Work out the count of lines in the entries below that include "white", and write only that count.

-=-=-=-=-

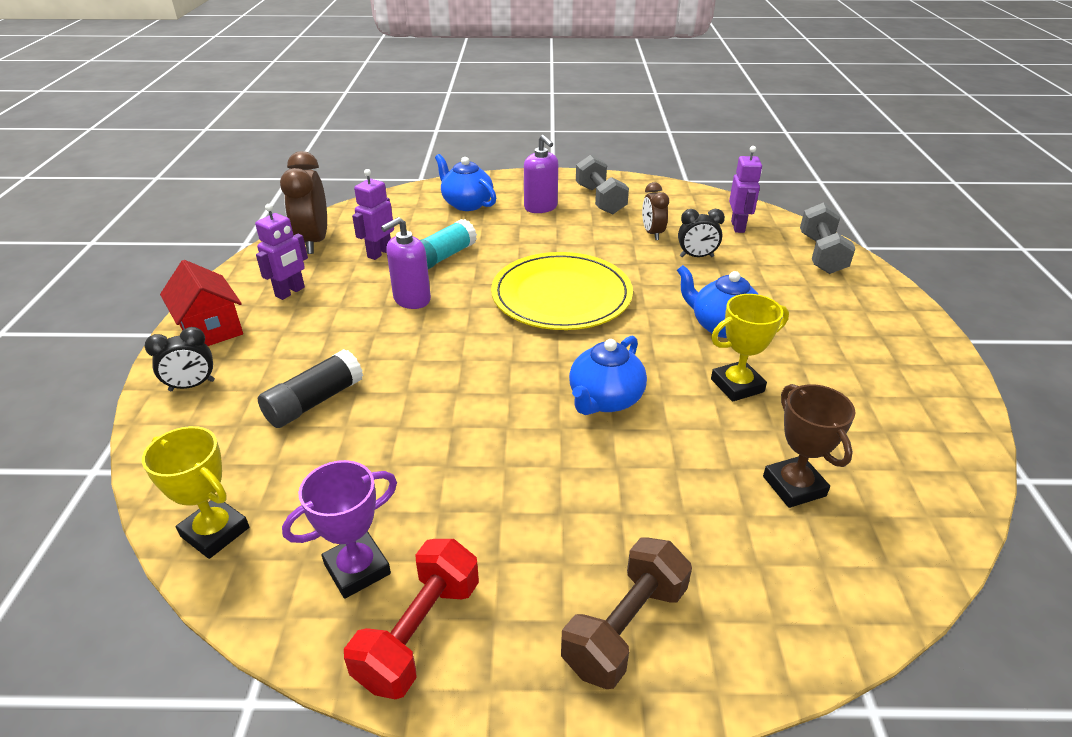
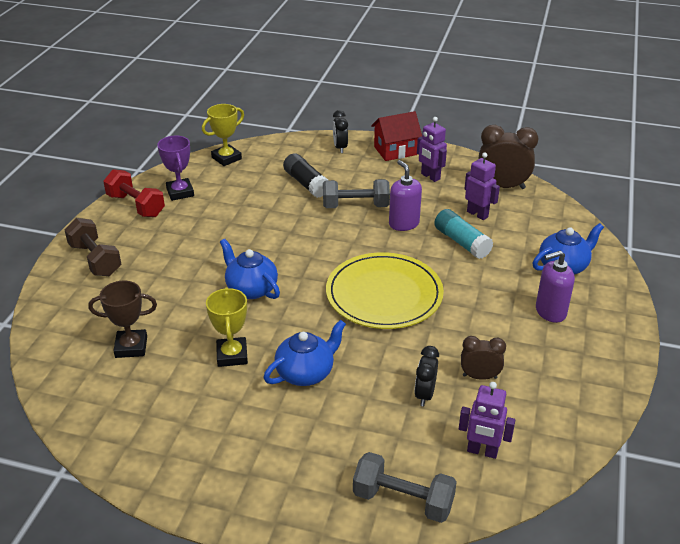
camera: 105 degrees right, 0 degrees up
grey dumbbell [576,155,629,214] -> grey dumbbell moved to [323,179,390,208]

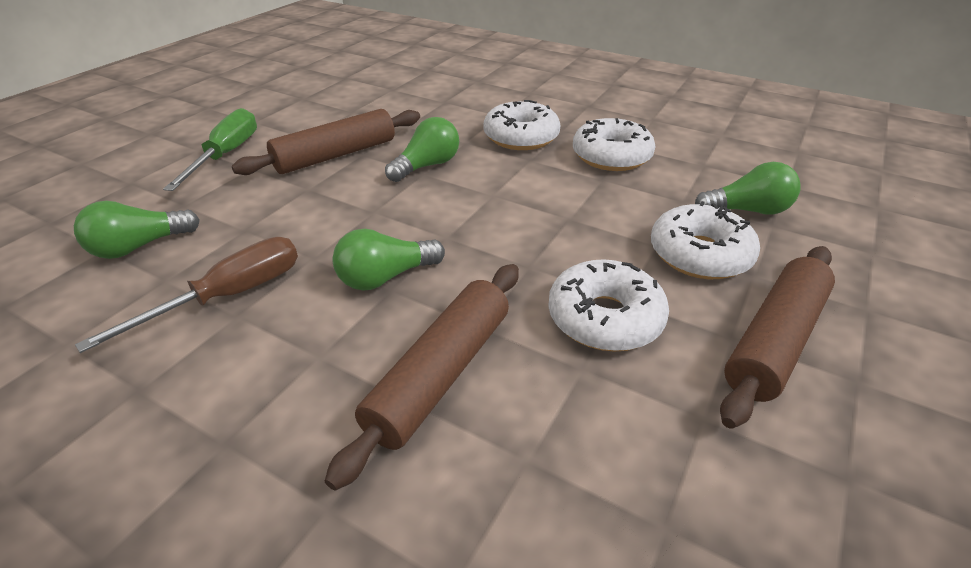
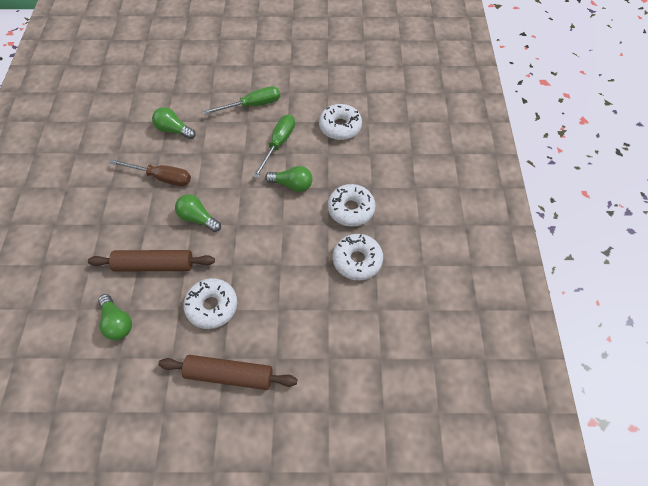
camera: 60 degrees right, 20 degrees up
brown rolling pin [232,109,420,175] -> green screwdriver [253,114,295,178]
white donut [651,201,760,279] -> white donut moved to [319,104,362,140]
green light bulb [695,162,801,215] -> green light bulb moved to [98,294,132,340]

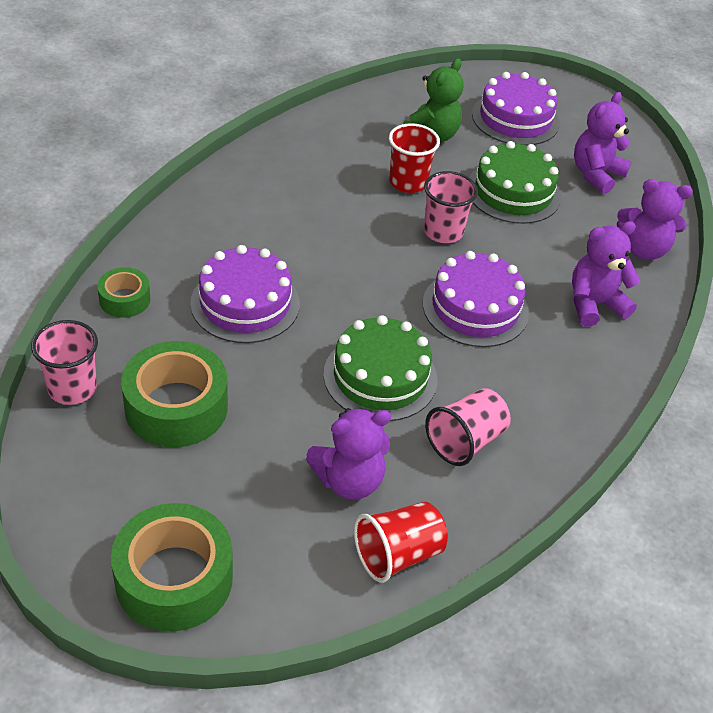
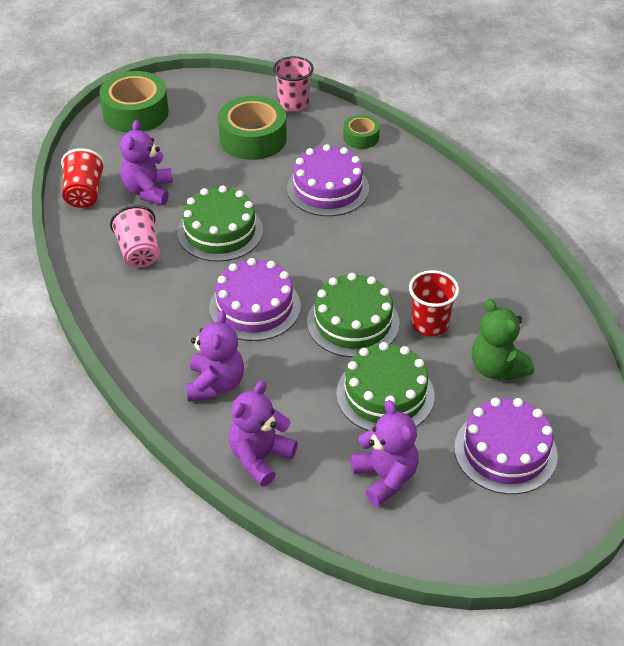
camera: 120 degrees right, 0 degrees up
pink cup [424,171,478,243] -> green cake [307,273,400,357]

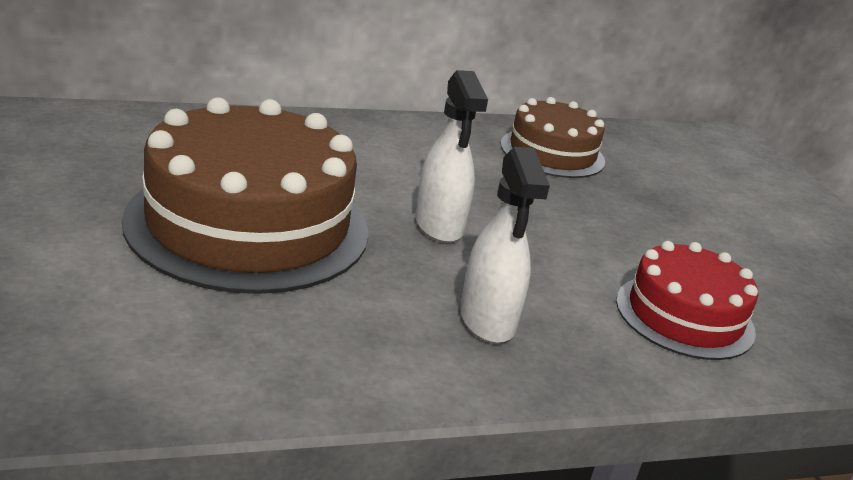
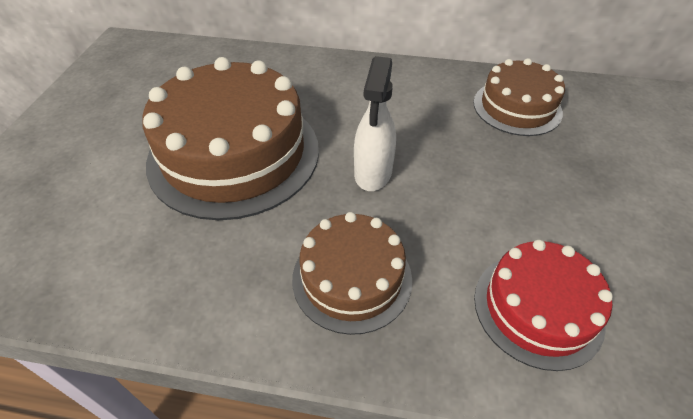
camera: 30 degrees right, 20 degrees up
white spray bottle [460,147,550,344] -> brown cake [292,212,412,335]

-=-=-=-=-

FINISHED EXERCISE: 2